Stated task = Format the lines below as a JSON list of strings, one string per line and no blank lines, starting at the line with "hasty [490, 734]" and continuing through the last line, both ends included.

(Some records)
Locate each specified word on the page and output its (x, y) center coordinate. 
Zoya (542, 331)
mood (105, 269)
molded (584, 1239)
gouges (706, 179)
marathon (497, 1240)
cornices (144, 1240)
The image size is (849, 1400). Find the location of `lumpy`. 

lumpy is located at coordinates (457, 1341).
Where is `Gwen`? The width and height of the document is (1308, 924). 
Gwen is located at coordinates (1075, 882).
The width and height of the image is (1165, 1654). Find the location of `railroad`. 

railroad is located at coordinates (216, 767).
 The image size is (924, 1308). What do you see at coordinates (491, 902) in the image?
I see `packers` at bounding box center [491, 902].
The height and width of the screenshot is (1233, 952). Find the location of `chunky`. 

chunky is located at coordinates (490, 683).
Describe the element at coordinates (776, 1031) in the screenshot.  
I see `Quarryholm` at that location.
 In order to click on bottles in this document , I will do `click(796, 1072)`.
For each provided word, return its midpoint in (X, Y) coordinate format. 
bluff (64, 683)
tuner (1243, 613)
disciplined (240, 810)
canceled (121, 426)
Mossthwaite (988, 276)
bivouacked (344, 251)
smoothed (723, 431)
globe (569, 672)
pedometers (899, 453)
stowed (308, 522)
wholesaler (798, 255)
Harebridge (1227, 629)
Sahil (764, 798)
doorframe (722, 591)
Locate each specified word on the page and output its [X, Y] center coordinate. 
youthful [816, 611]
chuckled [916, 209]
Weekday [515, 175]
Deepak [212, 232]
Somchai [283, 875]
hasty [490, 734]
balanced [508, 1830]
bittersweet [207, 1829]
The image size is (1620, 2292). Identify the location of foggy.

Task solution =
[
  "hasty [490, 734]",
  "balanced [508, 1830]",
  "bittersweet [207, 1829]",
  "The image size is (1620, 2292). Identify the location of foggy."
]